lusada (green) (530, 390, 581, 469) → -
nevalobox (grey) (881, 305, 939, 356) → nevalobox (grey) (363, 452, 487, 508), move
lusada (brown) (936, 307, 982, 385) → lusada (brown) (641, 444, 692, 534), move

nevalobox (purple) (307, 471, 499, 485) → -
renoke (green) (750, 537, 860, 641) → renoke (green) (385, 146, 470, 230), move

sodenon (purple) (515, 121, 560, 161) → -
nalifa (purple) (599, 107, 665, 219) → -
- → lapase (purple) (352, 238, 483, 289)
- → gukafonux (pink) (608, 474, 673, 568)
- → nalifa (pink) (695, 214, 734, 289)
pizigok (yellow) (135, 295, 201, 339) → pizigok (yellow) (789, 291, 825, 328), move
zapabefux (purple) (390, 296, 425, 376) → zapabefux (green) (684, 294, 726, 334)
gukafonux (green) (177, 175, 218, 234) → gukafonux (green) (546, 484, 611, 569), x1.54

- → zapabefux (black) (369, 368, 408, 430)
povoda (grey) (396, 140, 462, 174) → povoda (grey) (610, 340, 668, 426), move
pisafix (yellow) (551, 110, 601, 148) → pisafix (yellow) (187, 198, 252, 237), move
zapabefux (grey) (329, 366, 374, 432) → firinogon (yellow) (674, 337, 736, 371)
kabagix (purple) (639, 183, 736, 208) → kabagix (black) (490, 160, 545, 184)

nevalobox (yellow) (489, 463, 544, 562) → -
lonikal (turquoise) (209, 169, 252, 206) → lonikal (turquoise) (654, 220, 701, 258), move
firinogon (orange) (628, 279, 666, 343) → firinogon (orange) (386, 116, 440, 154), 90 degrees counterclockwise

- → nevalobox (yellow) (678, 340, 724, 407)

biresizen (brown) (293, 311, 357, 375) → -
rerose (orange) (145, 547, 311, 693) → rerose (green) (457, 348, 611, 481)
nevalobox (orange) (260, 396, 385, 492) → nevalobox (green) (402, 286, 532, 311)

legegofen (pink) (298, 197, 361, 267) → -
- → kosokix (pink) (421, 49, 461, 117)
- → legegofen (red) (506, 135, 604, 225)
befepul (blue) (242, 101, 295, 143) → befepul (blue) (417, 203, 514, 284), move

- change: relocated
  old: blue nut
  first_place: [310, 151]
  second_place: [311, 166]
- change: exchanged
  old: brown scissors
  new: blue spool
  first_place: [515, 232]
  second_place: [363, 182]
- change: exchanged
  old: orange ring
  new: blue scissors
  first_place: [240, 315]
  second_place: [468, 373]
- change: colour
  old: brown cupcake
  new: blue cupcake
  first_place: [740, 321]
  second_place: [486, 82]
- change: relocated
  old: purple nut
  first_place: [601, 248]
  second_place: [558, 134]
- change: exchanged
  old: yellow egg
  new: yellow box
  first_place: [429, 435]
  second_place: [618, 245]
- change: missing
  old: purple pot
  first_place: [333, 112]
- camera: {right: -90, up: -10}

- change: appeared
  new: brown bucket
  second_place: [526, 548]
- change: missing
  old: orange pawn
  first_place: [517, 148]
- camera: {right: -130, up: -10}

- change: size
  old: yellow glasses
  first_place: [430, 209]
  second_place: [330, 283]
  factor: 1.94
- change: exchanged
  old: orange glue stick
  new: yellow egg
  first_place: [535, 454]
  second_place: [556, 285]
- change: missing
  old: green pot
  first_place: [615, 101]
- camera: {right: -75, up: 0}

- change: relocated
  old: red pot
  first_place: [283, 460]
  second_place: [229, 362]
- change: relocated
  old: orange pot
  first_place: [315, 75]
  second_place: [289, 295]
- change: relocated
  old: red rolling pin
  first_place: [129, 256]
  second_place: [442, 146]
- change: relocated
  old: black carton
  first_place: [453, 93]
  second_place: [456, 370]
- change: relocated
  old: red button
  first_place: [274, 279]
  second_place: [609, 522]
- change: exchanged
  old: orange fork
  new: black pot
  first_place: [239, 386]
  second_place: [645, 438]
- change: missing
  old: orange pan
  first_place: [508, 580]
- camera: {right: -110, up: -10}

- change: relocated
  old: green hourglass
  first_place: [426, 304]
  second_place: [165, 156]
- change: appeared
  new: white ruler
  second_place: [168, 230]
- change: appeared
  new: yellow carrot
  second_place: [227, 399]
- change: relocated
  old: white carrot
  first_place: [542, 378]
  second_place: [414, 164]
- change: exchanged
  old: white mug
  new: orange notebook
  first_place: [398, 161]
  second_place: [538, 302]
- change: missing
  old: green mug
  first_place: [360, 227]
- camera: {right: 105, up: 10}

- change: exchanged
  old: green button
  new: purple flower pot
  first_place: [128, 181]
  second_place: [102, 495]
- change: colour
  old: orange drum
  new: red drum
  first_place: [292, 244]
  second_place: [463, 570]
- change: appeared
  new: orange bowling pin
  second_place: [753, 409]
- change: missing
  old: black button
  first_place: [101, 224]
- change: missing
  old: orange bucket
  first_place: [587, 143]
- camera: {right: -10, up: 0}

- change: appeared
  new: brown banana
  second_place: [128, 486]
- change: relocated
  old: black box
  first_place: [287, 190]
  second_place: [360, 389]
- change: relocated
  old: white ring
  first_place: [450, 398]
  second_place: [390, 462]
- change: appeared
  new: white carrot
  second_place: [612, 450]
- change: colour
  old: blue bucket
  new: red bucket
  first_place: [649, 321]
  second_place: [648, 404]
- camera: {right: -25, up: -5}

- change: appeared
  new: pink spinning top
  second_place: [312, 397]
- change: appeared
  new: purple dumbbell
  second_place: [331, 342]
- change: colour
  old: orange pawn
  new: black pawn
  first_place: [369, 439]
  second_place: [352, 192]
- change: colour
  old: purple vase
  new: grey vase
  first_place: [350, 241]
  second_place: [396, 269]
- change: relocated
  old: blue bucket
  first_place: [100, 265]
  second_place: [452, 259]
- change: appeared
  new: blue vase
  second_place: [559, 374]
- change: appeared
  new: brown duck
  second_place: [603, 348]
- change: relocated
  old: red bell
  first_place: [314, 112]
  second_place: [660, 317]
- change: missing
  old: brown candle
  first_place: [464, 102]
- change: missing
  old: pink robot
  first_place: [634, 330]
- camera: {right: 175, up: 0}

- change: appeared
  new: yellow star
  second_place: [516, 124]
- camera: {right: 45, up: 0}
· · · ·
- ACTION ITEM -
Your answer must be the lines from the first line of the entries above through the line that contains "sodenon (purple) (515, 121, 560, 161)", written out exactly.

- TASK RESULT -
lusada (green) (530, 390, 581, 469) → -
nevalobox (grey) (881, 305, 939, 356) → nevalobox (grey) (363, 452, 487, 508), move
lusada (brown) (936, 307, 982, 385) → lusada (brown) (641, 444, 692, 534), move

nevalobox (purple) (307, 471, 499, 485) → -
renoke (green) (750, 537, 860, 641) → renoke (green) (385, 146, 470, 230), move

sodenon (purple) (515, 121, 560, 161) → -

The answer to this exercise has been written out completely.